→ **EXERCISE GOAL**:
Retype only what runs from the first line of the listing to the line holding "to green_pudibesil [406,194,493,259]", both included. Do not retype the pictures.

→ **RECORDS SUPPLIED**:
Content starts

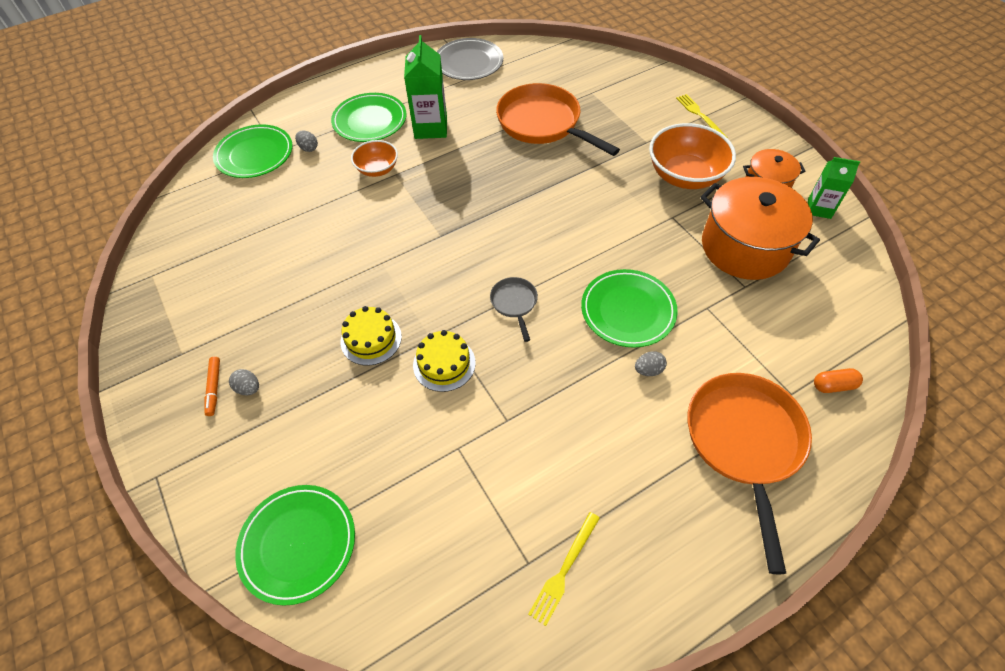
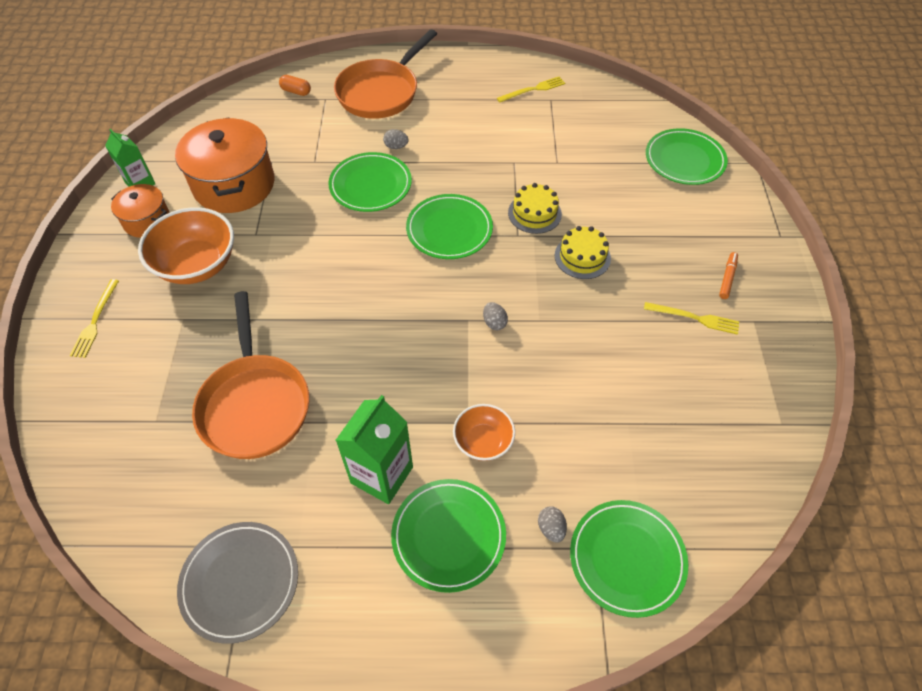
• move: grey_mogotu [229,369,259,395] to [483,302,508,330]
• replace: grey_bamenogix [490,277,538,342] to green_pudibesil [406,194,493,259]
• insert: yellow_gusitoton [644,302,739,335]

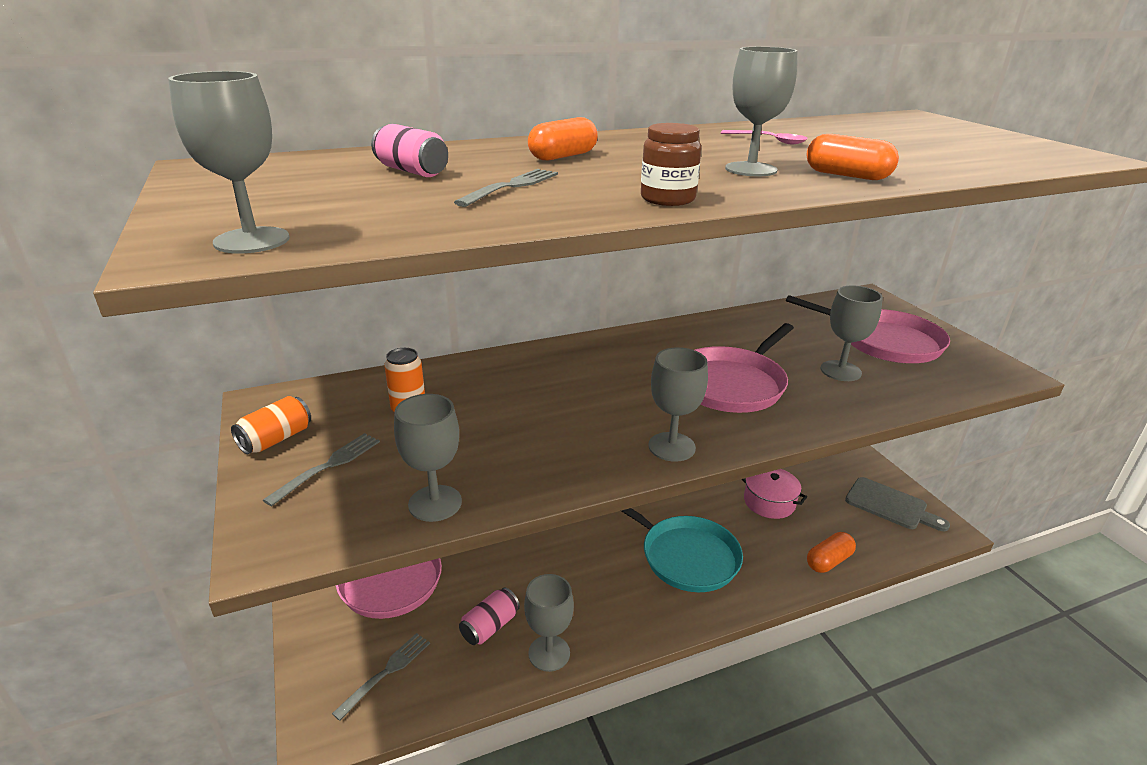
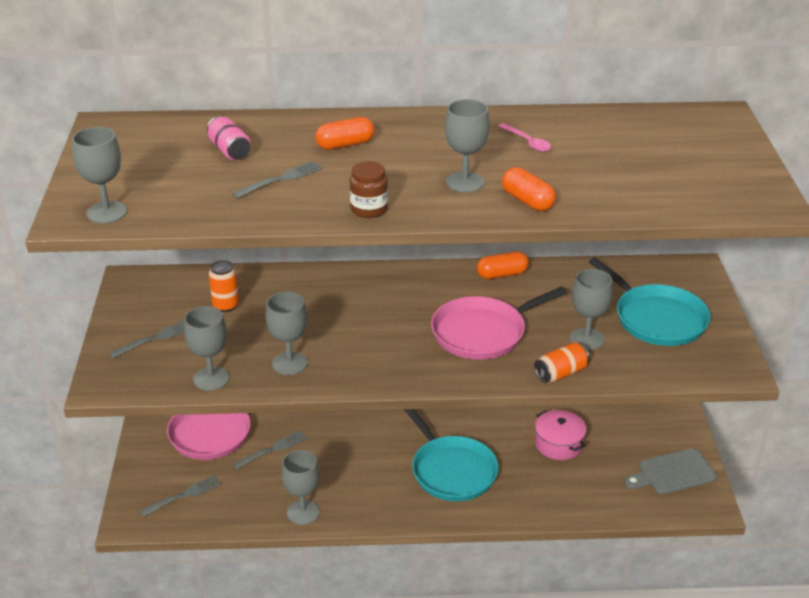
• move: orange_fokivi [231,396,311,454] to [534,342,590,383]
• delete: pink_fokivi [459,587,520,645]
• move: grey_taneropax [649,347,708,462] to [266,292,308,375]
• recolor: pink_bamenogix [786,295,950,363] to turquoise_bamenogix [589,258,711,346]
• move: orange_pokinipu [807,532,856,573] to [477,251,529,279]
• rotate: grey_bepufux [845,477,950,531] = [624,448,717,494] 105 degrees clockwise
• insert: grey_gusitoton [232,430,307,470]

Content ends

→ **OUTPUT FOR THIS TASK**:
• move: grey_mogotu [229,369,259,395] to [483,302,508,330]
• replace: grey_bamenogix [490,277,538,342] to green_pudibesil [406,194,493,259]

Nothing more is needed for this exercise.